* STORED DATA:

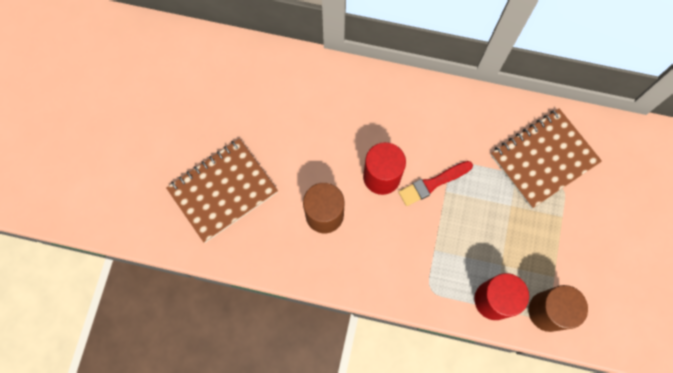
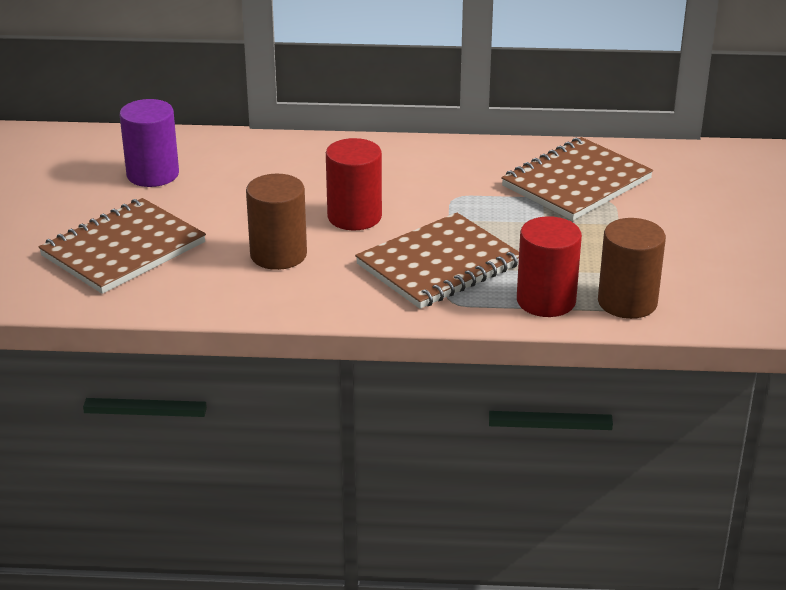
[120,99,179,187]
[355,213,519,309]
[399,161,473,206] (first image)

* WORK ORDER: Without changing a word, restate the listing above; the pictures stay out.

* ANSWER TO THIS EXERCISE:
[120,99,179,187]
[355,213,519,309]
[399,161,473,206] (first image)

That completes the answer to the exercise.